Goal of the exercise:
If a line below contains the word "purple", count it. Please give the total and nothing else.

-- -- --

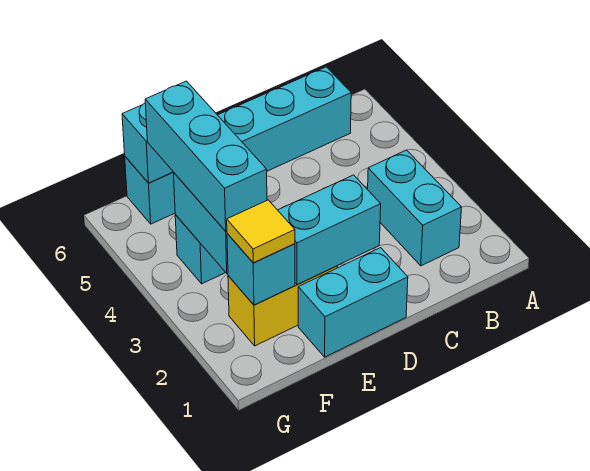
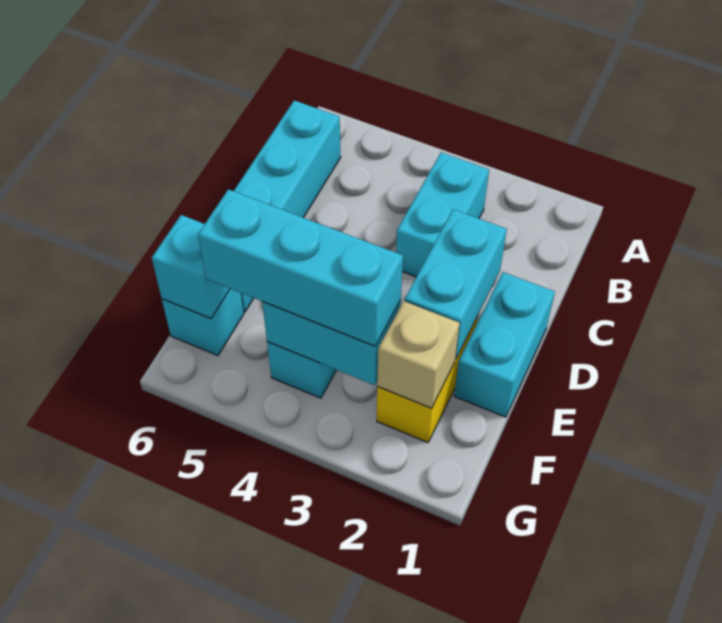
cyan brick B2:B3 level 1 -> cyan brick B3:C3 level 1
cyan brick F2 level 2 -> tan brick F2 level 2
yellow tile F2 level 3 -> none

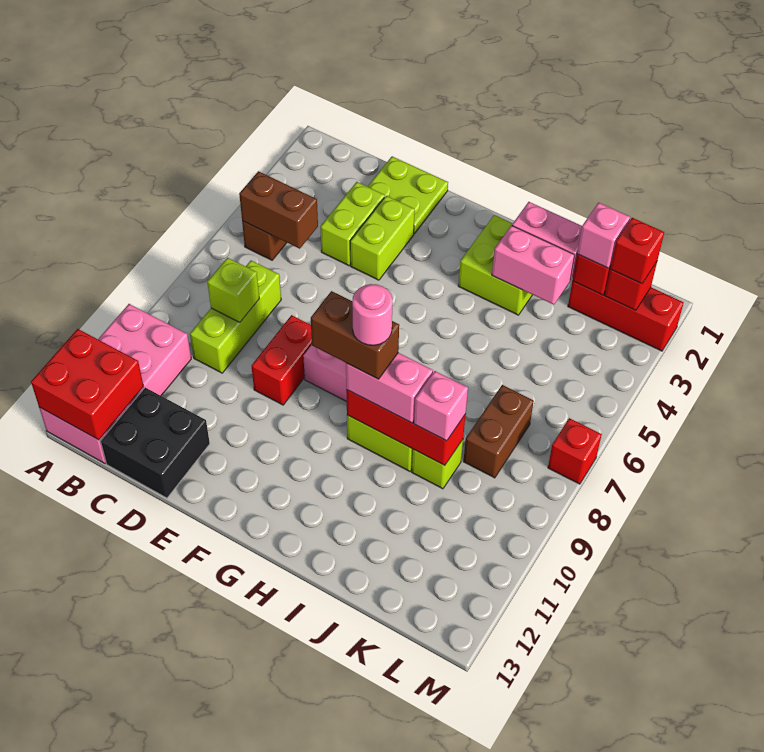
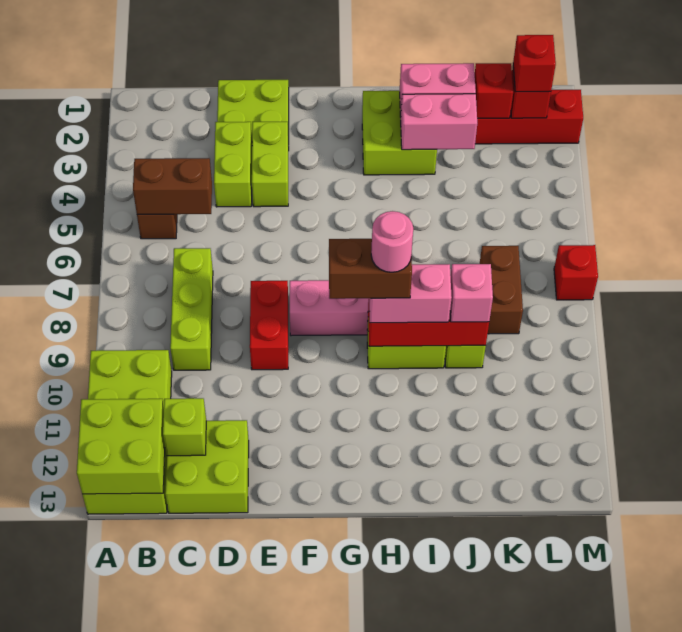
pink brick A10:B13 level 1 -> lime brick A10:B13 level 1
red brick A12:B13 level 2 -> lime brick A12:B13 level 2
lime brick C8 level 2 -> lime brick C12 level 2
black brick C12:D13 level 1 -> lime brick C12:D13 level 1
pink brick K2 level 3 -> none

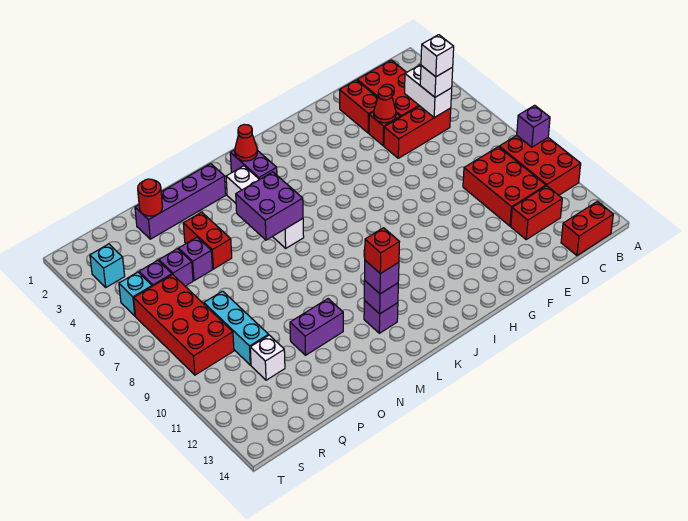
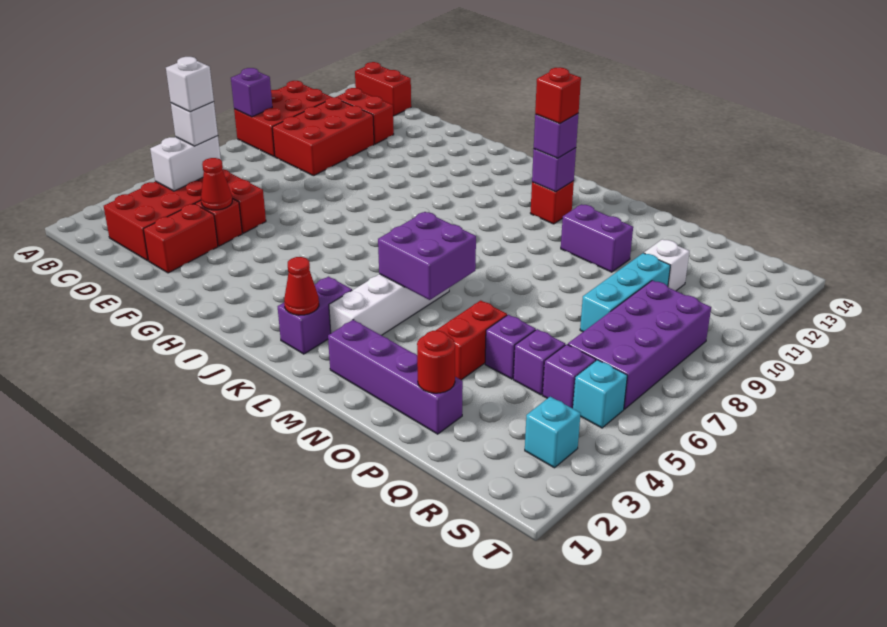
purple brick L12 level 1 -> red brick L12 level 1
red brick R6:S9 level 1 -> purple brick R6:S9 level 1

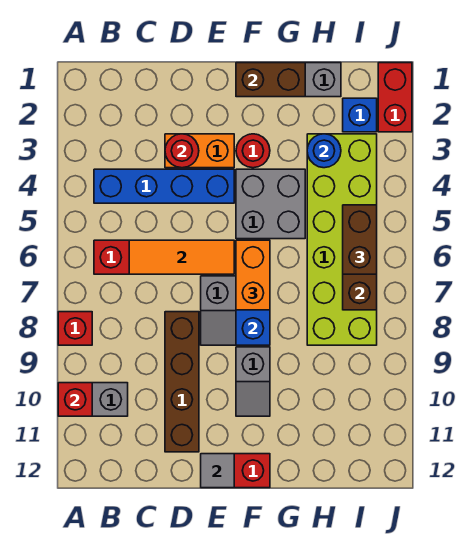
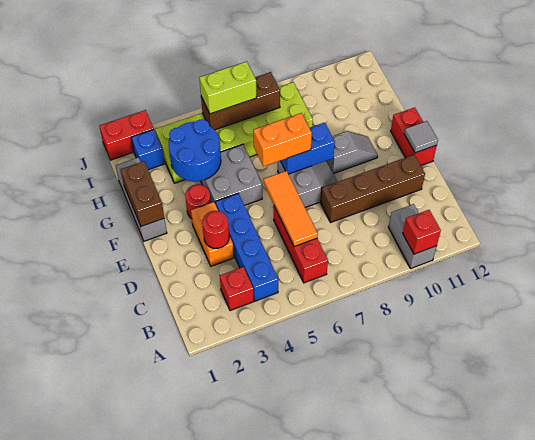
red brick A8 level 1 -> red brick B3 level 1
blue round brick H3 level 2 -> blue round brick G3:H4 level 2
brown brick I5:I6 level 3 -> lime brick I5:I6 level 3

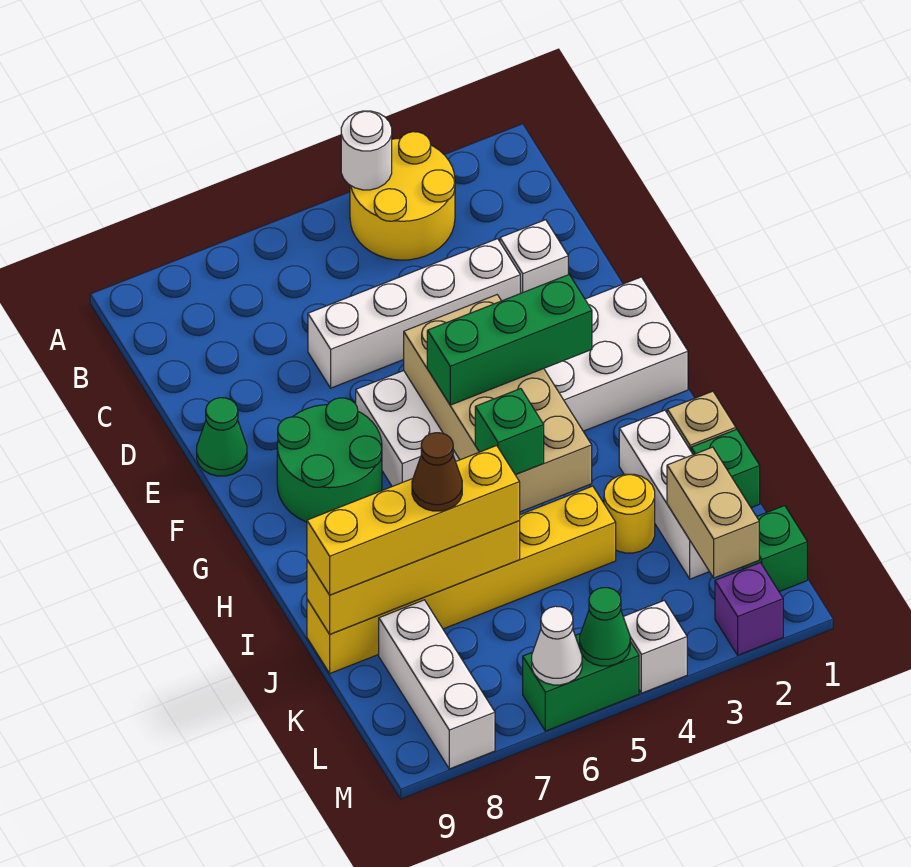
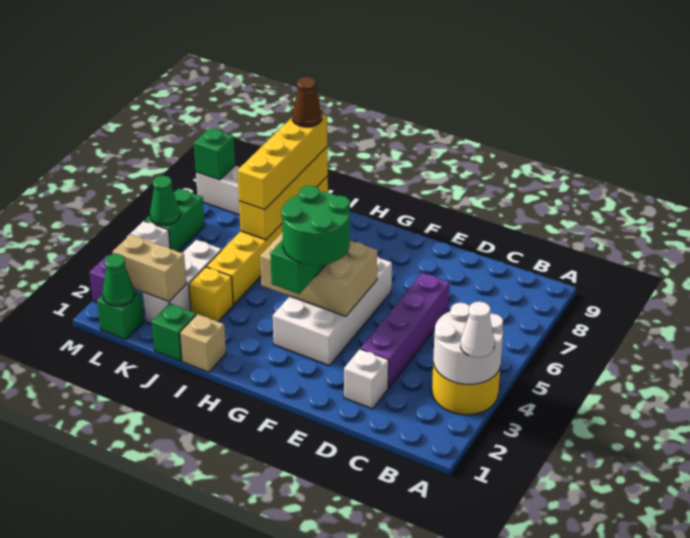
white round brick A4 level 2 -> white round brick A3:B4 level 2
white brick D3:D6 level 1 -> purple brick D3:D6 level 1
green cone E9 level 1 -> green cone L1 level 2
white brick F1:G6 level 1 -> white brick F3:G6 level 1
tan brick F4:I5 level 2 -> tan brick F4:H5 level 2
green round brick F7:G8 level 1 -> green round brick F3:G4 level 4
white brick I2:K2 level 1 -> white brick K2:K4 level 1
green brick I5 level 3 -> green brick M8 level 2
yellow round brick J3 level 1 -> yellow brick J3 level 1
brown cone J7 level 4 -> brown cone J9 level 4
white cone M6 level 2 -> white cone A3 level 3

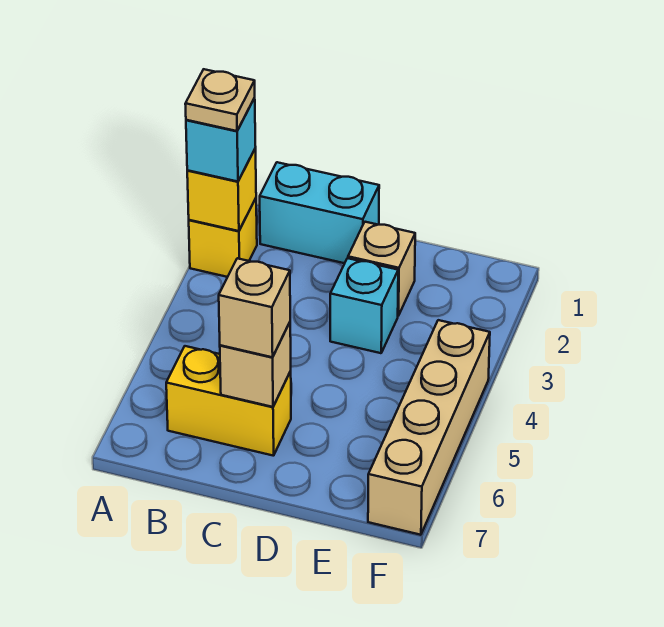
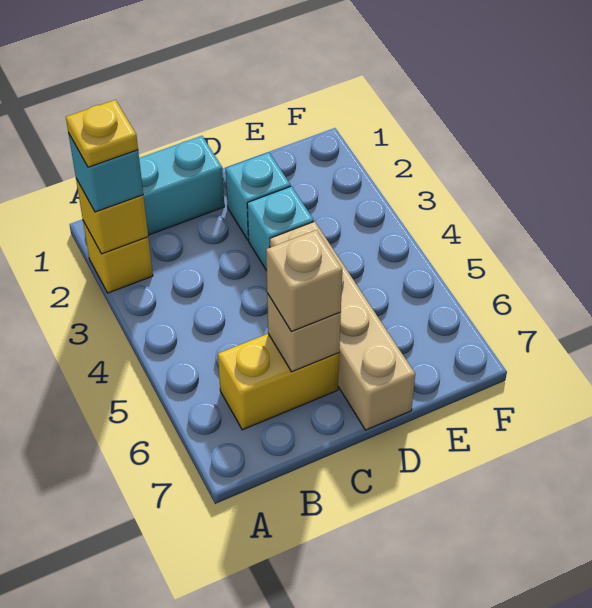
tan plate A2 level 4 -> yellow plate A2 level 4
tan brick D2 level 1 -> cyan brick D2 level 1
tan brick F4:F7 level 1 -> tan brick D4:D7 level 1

-- -- --

Response area:
3